__What needs to be done__: For this exercise, repeat the records below exactly and omit every picture.

__Records supplied__:
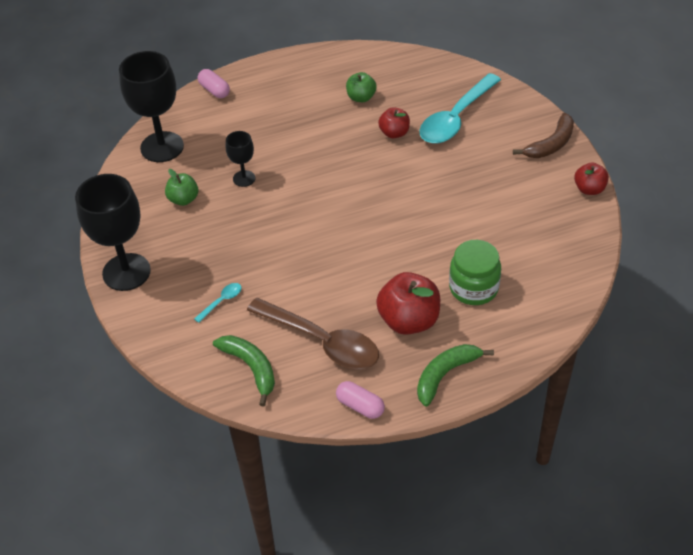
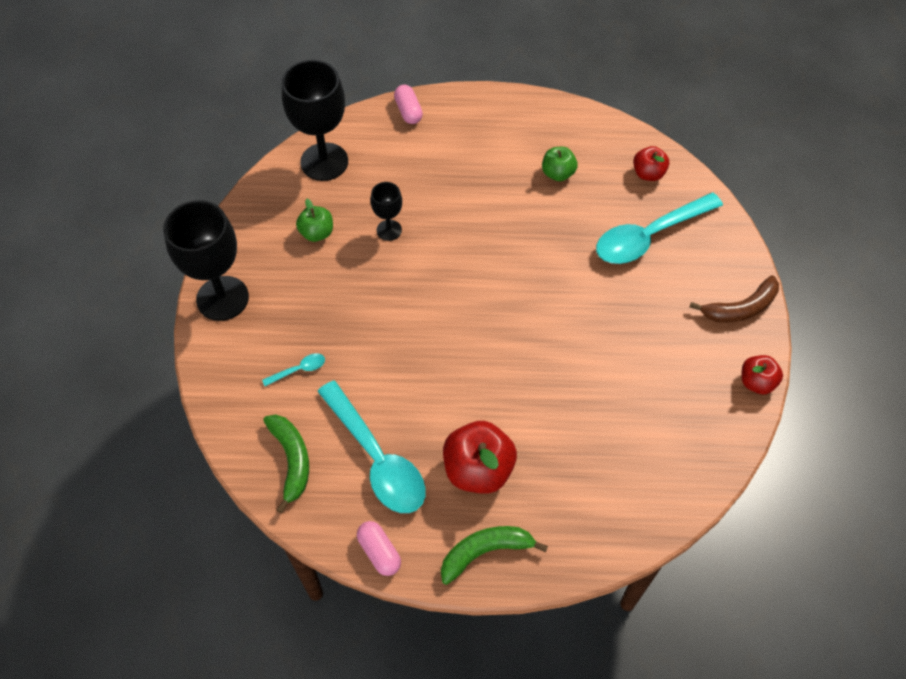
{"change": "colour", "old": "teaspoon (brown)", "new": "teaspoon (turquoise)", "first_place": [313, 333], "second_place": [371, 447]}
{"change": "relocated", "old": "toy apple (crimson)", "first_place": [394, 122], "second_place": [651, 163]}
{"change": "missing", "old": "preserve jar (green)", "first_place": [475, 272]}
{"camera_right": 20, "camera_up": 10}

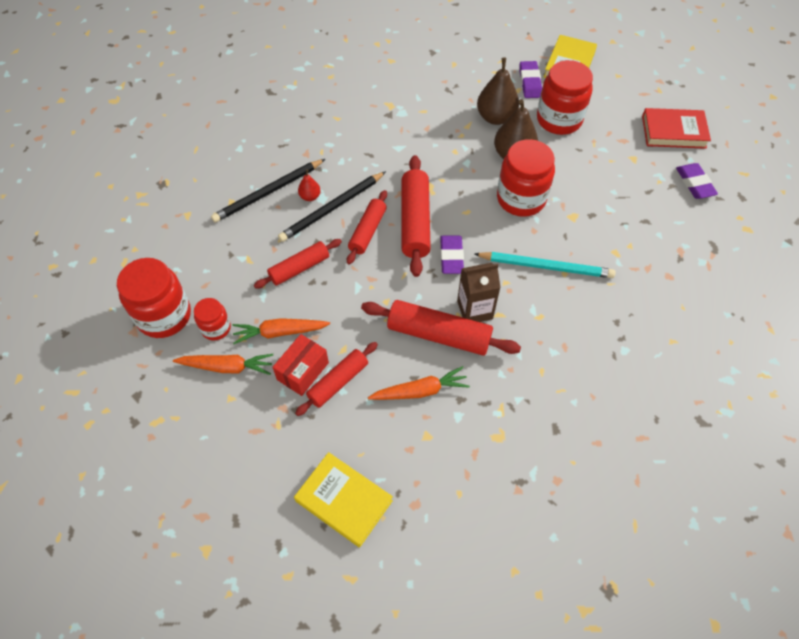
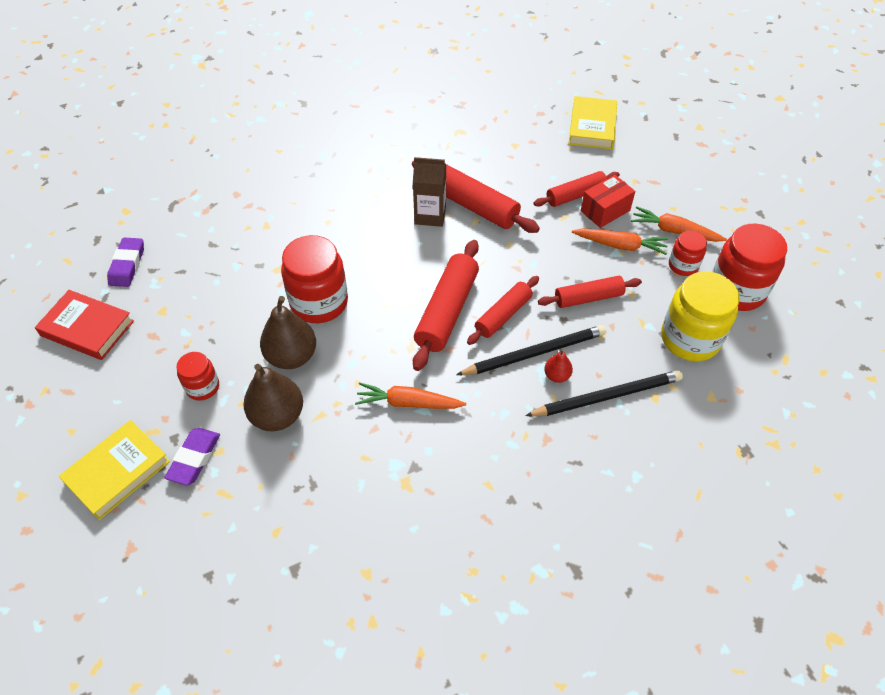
{"change": "size", "old": "preserve jar (crimson)", "first_place": [565, 97], "second_place": [197, 376], "factor": 0.54}
{"change": "relocated", "old": "carrot (orange-coloured)", "first_place": [419, 383], "second_place": [410, 395]}
{"change": "spun", "old": "hardcover (golden)", "first_place": [343, 499], "second_place": [593, 122], "degrees": 45}
{"change": "appeared", "new": "preserve jar (golden)", "second_place": [700, 316]}
{"change": "missing", "old": "gum eraser (violet)", "first_place": [452, 254]}
{"change": "missing", "old": "lead pencil (turquoise)", "first_place": [545, 265]}
{"camera_right": -160, "camera_up": -5}

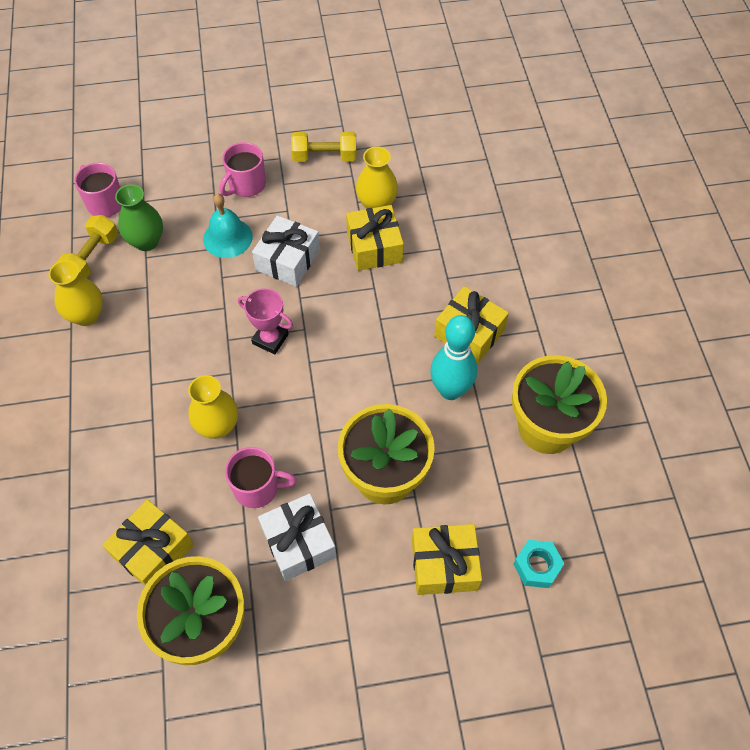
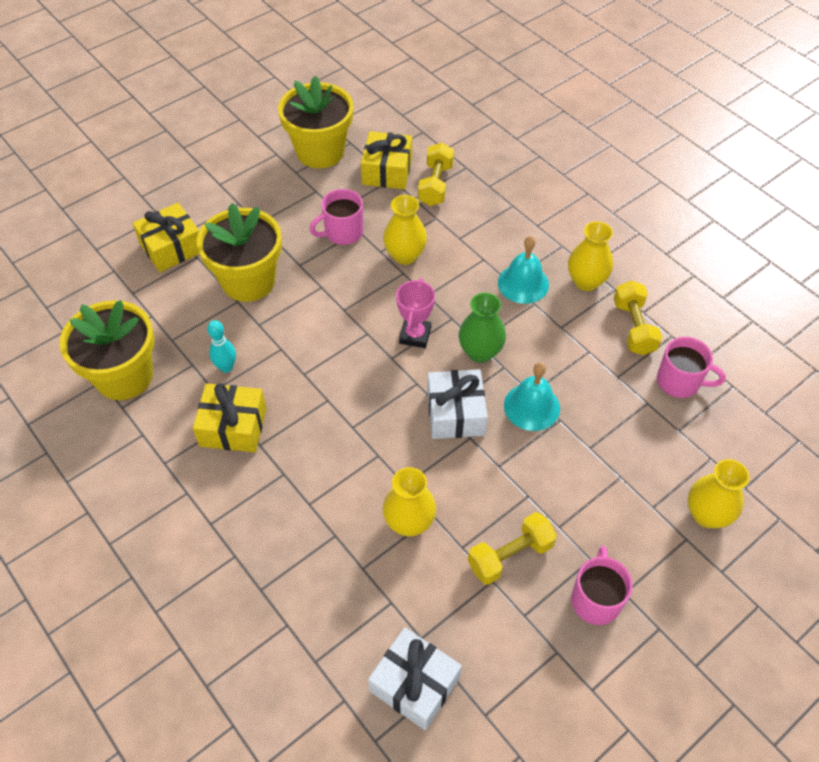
{"change": "size", "old": "skittle (turquoise)", "first_place": [453, 357], "second_place": [221, 346], "factor": 0.57}
{"change": "relocated", "old": "wrapped gift (white)", "first_place": [297, 537], "second_place": [415, 679]}
{"change": "spun", "old": "award cup (pink)", "first_place": [265, 321], "second_place": [415, 313], "degrees": -75}
{"change": "appeared", "new": "dumbbell (golden)", "second_place": [436, 174]}
{"change": "relocated", "old": "vase (green)", "first_place": [139, 217], "second_place": [482, 328]}
{"change": "appeared", "new": "hand bell (turquoise)", "second_place": [523, 270]}
{"change": "relocated", "old": "mug (pink)", "first_place": [242, 169], "second_place": [602, 585]}
{"change": "appeared", "new": "vase (golden)", "second_place": [719, 493]}
{"change": "missing", "old": "wrapped gift (golden)", "first_place": [375, 238]}
{"change": "missing", "old": "nut (turquoise)", "first_place": [539, 564]}
{"camera_right": 150, "camera_up": -5}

__Reply to the exercise__:
{"change": "colour", "old": "teaspoon (brown)", "new": "teaspoon (turquoise)", "first_place": [313, 333], "second_place": [371, 447]}
{"change": "relocated", "old": "toy apple (crimson)", "first_place": [394, 122], "second_place": [651, 163]}
{"change": "missing", "old": "preserve jar (green)", "first_place": [475, 272]}
{"camera_right": 20, "camera_up": 10}

{"change": "size", "old": "preserve jar (crimson)", "first_place": [565, 97], "second_place": [197, 376], "factor": 0.54}
{"change": "relocated", "old": "carrot (orange-coloured)", "first_place": [419, 383], "second_place": [410, 395]}
{"change": "spun", "old": "hardcover (golden)", "first_place": [343, 499], "second_place": [593, 122], "degrees": 45}
{"change": "appeared", "new": "preserve jar (golden)", "second_place": [700, 316]}
{"change": "missing", "old": "gum eraser (violet)", "first_place": [452, 254]}
{"change": "missing", "old": "lead pencil (turquoise)", "first_place": [545, 265]}
{"camera_right": -160, "camera_up": -5}

{"change": "size", "old": "skittle (turquoise)", "first_place": [453, 357], "second_place": [221, 346], "factor": 0.57}
{"change": "relocated", "old": "wrapped gift (white)", "first_place": [297, 537], "second_place": [415, 679]}
{"change": "spun", "old": "award cup (pink)", "first_place": [265, 321], "second_place": [415, 313], "degrees": -75}
{"change": "appeared", "new": "dumbbell (golden)", "second_place": [436, 174]}
{"change": "relocated", "old": "vase (green)", "first_place": [139, 217], "second_place": [482, 328]}
{"change": "appeared", "new": "hand bell (turquoise)", "second_place": [523, 270]}
{"change": "relocated", "old": "mug (pink)", "first_place": [242, 169], "second_place": [602, 585]}
{"change": "appeared", "new": "vase (golden)", "second_place": [719, 493]}
{"change": "missing", "old": "wrapped gift (golden)", "first_place": [375, 238]}
{"change": "missing", "old": "nut (turquoise)", "first_place": [539, 564]}
{"camera_right": 150, "camera_up": -5}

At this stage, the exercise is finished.